Exercise description → Find the line containing "yellow bowling pin [182,420,332,474]" in the entries below. Restate it and each line after it, word for word, up to and including the line containing "turquoise bucket [233,253,347,400] -> none".

[Records supplied — start]

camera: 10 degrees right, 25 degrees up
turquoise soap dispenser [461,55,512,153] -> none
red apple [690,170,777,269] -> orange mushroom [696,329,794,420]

[Records supplied — finish]
[Records supplied — start]

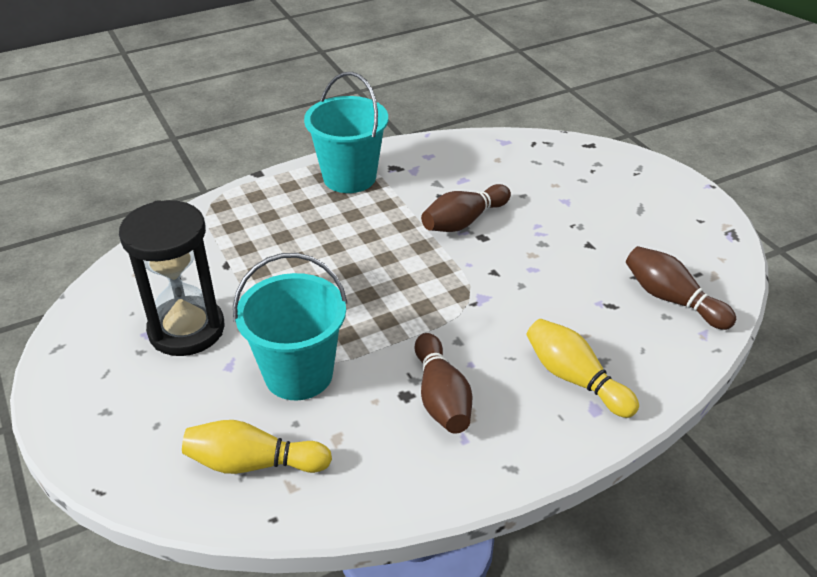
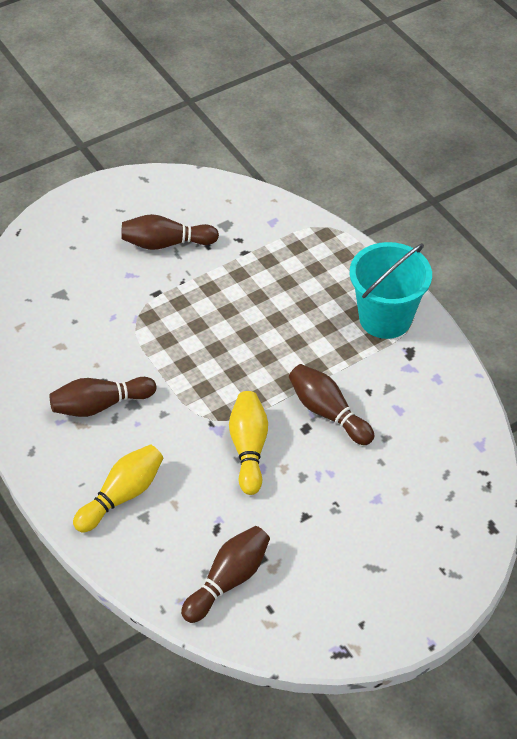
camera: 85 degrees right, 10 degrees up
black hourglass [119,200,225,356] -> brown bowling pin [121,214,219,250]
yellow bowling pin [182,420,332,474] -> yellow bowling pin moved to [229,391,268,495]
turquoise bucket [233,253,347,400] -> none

[Records supplied — finish]

Solved exercise →
yellow bowling pin [182,420,332,474] -> yellow bowling pin moved to [229,391,268,495]
turquoise bucket [233,253,347,400] -> none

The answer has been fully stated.